::: DATA UNDER STUDY

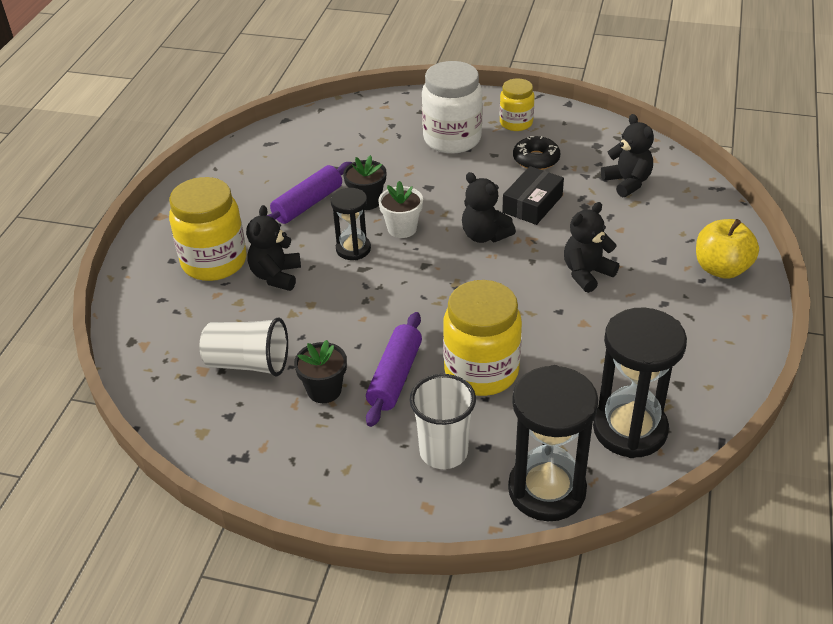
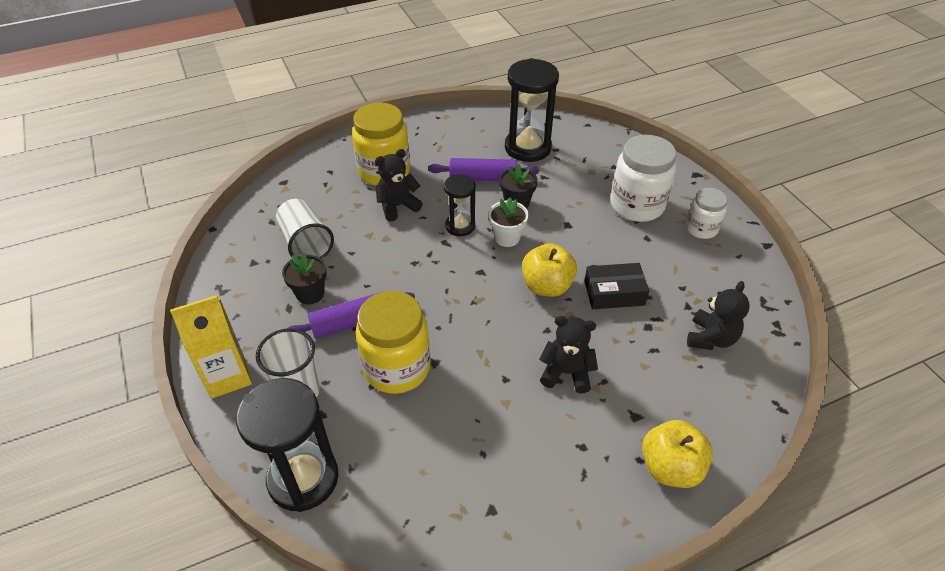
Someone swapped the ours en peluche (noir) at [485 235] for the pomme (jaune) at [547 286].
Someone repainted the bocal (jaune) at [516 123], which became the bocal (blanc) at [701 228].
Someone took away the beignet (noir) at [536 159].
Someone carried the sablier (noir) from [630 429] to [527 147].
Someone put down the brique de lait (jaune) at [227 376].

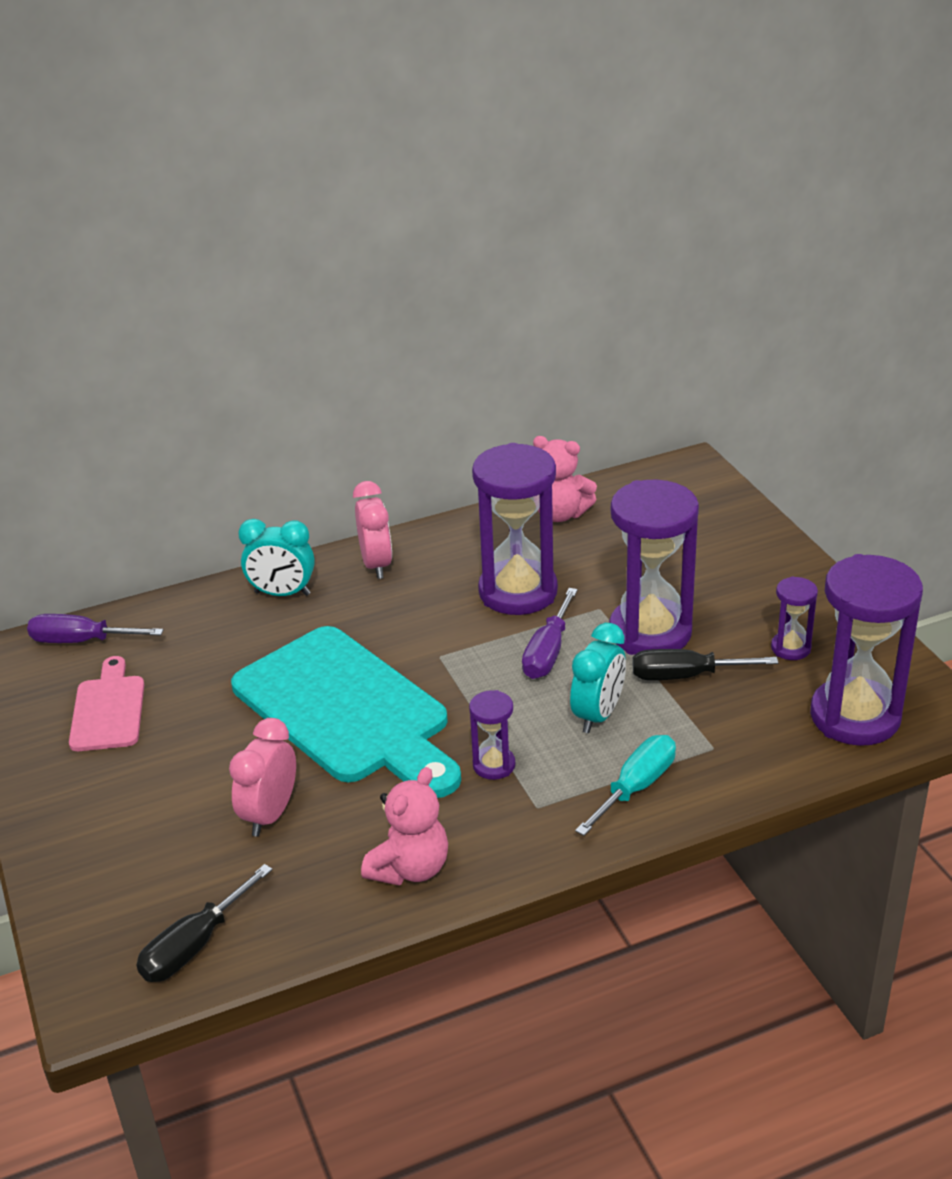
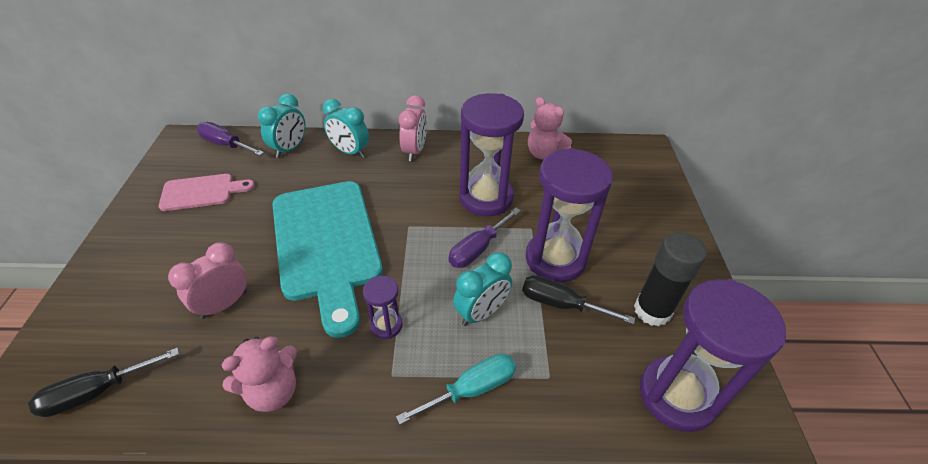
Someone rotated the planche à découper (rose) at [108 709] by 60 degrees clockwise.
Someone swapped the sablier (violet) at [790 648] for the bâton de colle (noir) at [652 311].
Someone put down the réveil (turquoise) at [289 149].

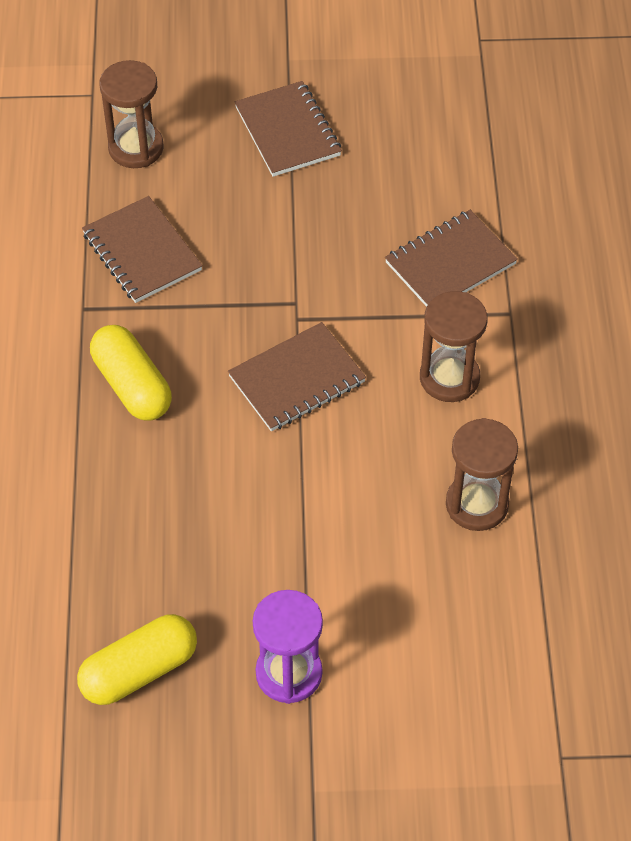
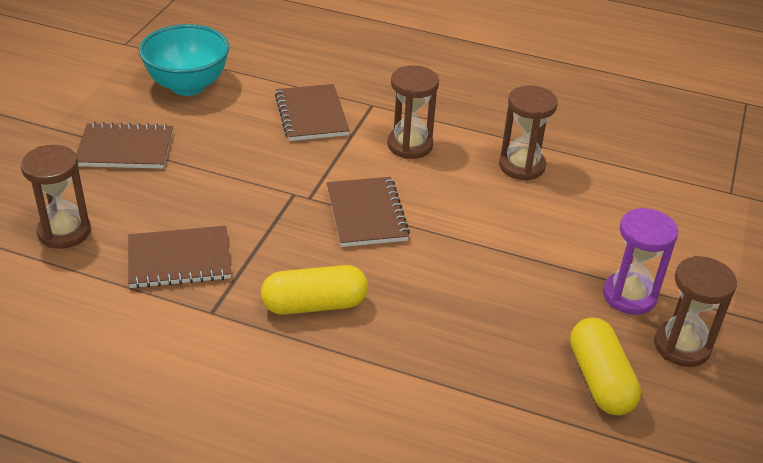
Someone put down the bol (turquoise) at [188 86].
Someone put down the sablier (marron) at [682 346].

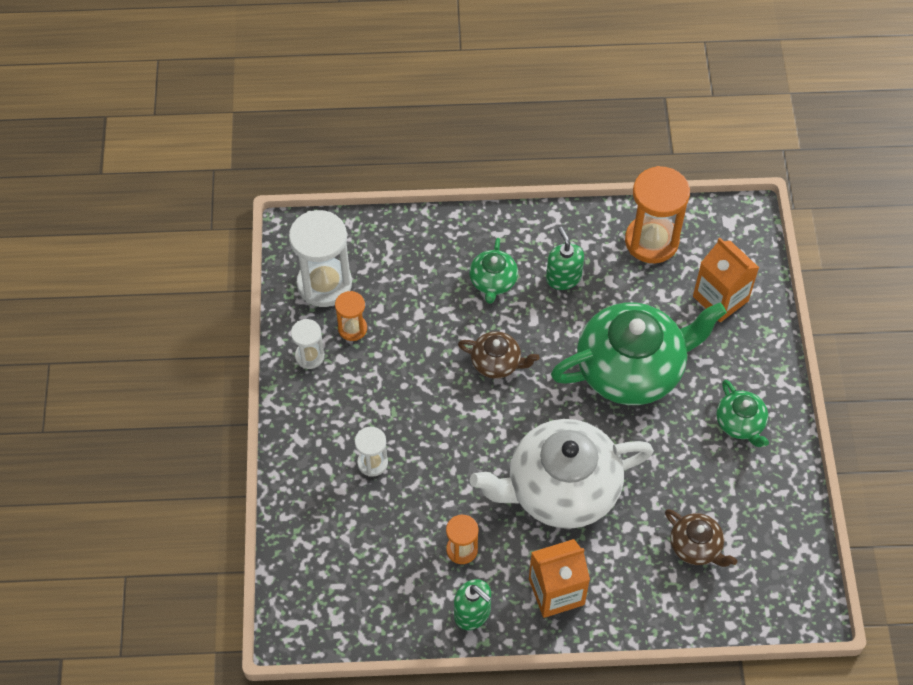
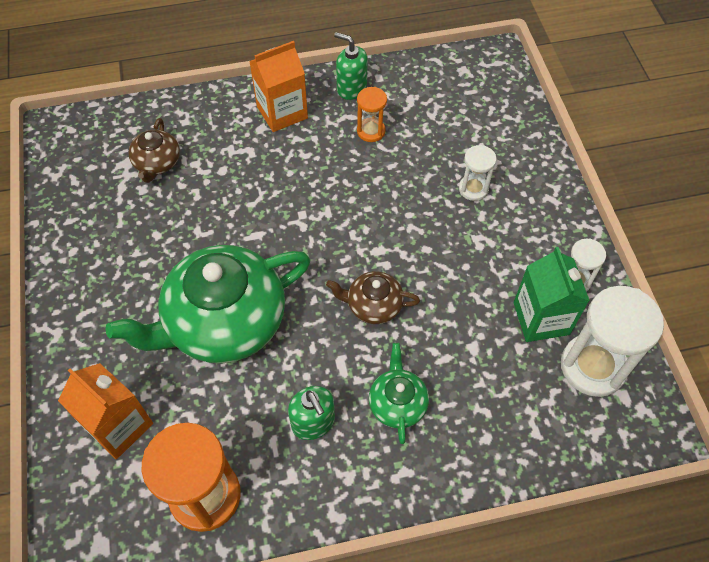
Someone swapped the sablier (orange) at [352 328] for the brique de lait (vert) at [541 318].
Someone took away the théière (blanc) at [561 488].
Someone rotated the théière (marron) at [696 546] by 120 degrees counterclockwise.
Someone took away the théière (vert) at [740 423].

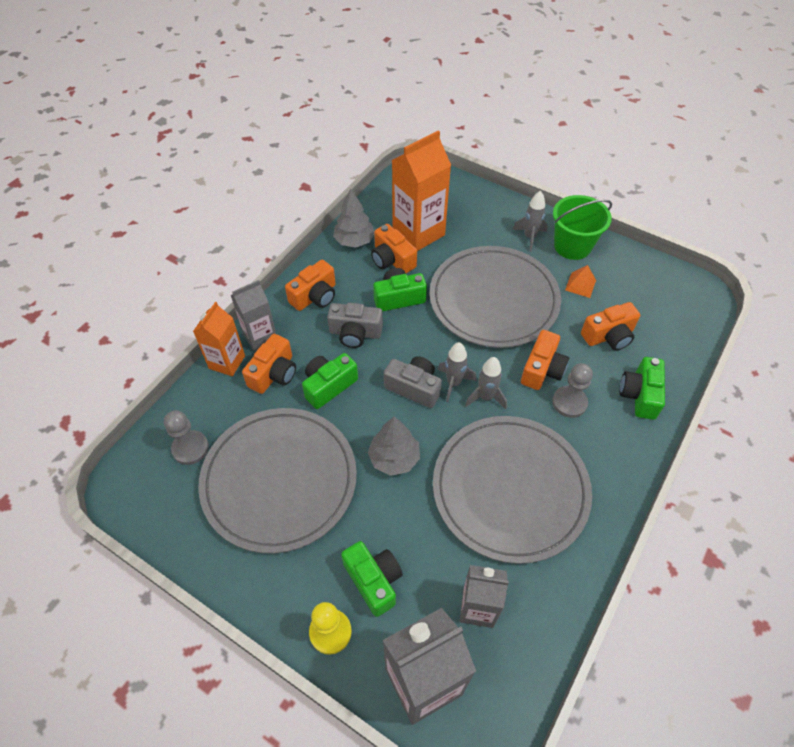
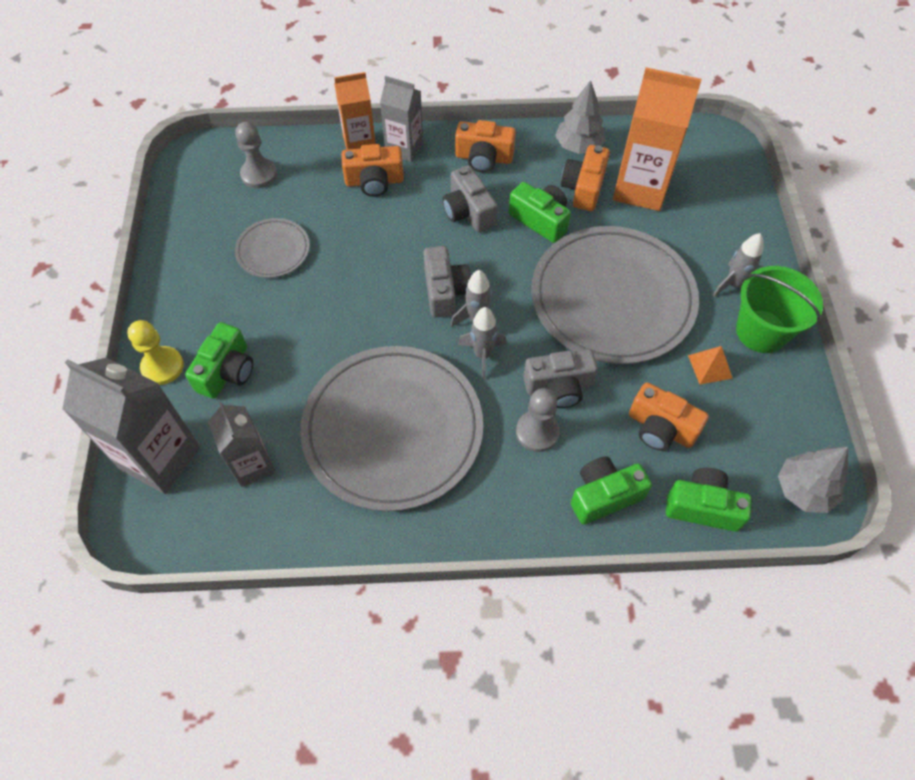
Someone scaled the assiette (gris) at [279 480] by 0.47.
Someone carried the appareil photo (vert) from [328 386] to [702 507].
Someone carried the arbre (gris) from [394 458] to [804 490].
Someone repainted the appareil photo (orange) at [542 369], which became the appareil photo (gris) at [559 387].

::::::

Only the lines from the top of the data through the line with "Someone carried the sablier" should be quoted, exactly and with both ends kept; skip the pictures.

Someone swapped the ours en peluche (noir) at [485 235] for the pomme (jaune) at [547 286].
Someone repainted the bocal (jaune) at [516 123], which became the bocal (blanc) at [701 228].
Someone took away the beignet (noir) at [536 159].
Someone carried the sablier (noir) from [630 429] to [527 147].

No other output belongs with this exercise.